------ Records shown

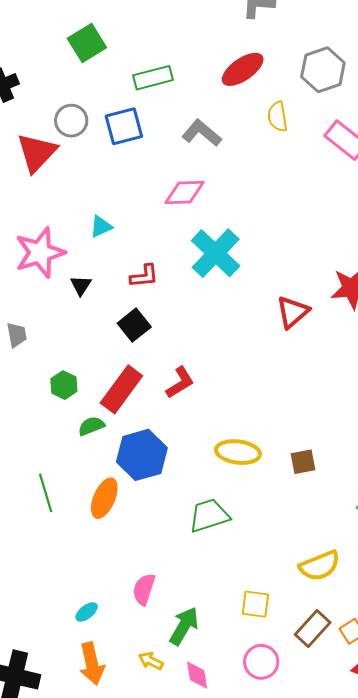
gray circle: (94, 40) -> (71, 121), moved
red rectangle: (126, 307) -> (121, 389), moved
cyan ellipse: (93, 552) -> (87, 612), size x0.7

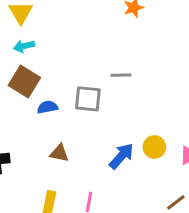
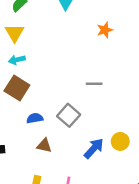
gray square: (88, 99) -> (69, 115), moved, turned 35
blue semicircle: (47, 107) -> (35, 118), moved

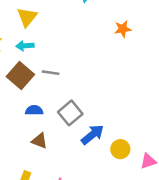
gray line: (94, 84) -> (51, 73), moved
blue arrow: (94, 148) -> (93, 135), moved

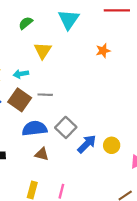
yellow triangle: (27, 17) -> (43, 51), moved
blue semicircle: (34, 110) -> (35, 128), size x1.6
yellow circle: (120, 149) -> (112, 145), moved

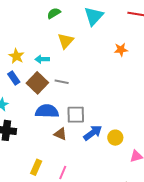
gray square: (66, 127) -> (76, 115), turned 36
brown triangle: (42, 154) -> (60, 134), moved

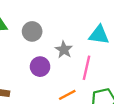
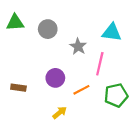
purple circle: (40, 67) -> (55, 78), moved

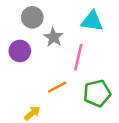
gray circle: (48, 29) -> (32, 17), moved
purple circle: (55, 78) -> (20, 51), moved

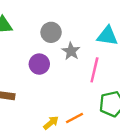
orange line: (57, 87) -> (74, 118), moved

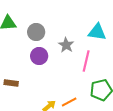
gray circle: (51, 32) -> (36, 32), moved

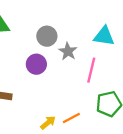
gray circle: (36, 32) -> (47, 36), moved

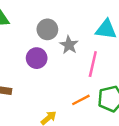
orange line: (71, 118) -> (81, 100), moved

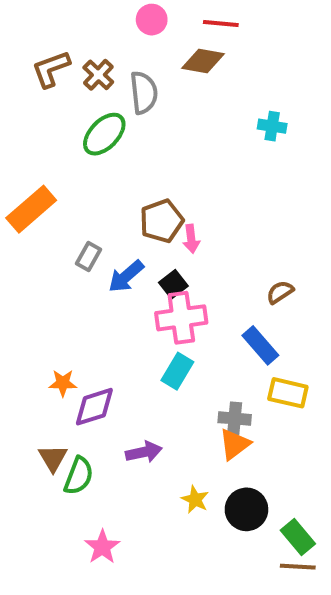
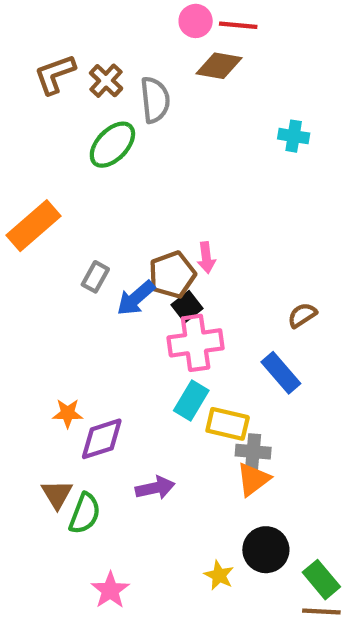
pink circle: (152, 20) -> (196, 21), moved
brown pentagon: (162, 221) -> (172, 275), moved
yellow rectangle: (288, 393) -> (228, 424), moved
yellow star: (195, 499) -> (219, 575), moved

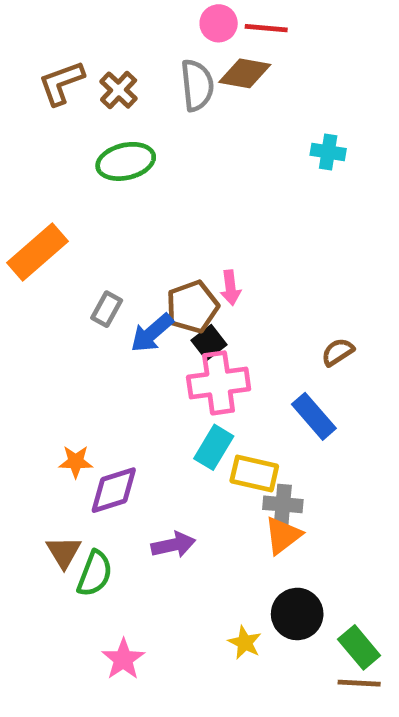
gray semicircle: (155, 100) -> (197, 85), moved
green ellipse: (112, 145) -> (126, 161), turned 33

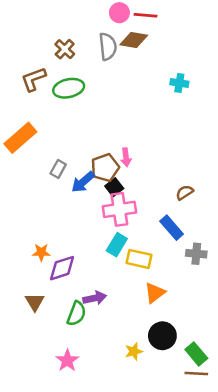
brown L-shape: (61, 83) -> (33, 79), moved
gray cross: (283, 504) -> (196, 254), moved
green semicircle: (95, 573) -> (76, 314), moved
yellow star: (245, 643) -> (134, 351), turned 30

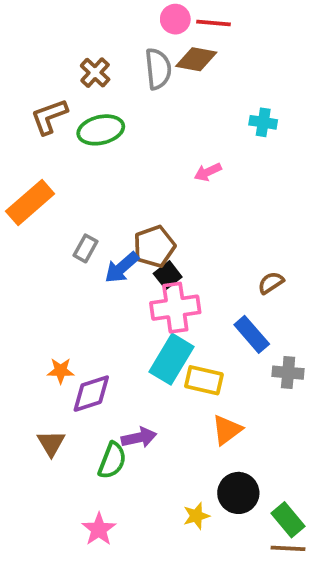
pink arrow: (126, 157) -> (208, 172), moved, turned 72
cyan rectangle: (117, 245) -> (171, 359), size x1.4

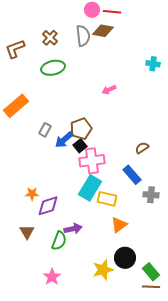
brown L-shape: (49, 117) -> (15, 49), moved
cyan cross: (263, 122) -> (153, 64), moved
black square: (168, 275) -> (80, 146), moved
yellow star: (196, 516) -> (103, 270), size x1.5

------------

_Work required_
The records above should be written out in full and unchanged, except that pictures are dropped.

_The completed task_
gray circle: (94, 40) -> (71, 121), moved
red rectangle: (126, 307) -> (121, 389), moved
cyan ellipse: (93, 552) -> (87, 612), size x0.7

gray square: (88, 99) -> (69, 115), moved, turned 35
blue semicircle: (47, 107) -> (35, 118), moved

gray line: (94, 84) -> (51, 73), moved
blue arrow: (94, 148) -> (93, 135), moved

yellow triangle: (27, 17) -> (43, 51), moved
blue semicircle: (34, 110) -> (35, 128), size x1.6
yellow circle: (120, 149) -> (112, 145), moved

gray square: (66, 127) -> (76, 115), turned 36
brown triangle: (42, 154) -> (60, 134), moved

purple circle: (40, 67) -> (55, 78), moved

gray circle: (48, 29) -> (32, 17), moved
purple circle: (55, 78) -> (20, 51), moved

orange line: (57, 87) -> (74, 118), moved

gray circle: (51, 32) -> (36, 32), moved

gray circle: (36, 32) -> (47, 36), moved

orange line: (71, 118) -> (81, 100), moved

pink circle: (152, 20) -> (196, 21), moved
brown pentagon: (162, 221) -> (172, 275), moved
yellow rectangle: (288, 393) -> (228, 424), moved
yellow star: (195, 499) -> (219, 575), moved

gray semicircle: (155, 100) -> (197, 85), moved
green ellipse: (112, 145) -> (126, 161), turned 33

brown L-shape: (61, 83) -> (33, 79), moved
gray cross: (283, 504) -> (196, 254), moved
green semicircle: (95, 573) -> (76, 314), moved
yellow star: (245, 643) -> (134, 351), turned 30

pink arrow: (126, 157) -> (208, 172), moved, turned 72
cyan rectangle: (117, 245) -> (171, 359), size x1.4

brown L-shape: (49, 117) -> (15, 49), moved
cyan cross: (263, 122) -> (153, 64), moved
black square: (168, 275) -> (80, 146), moved
yellow star: (196, 516) -> (103, 270), size x1.5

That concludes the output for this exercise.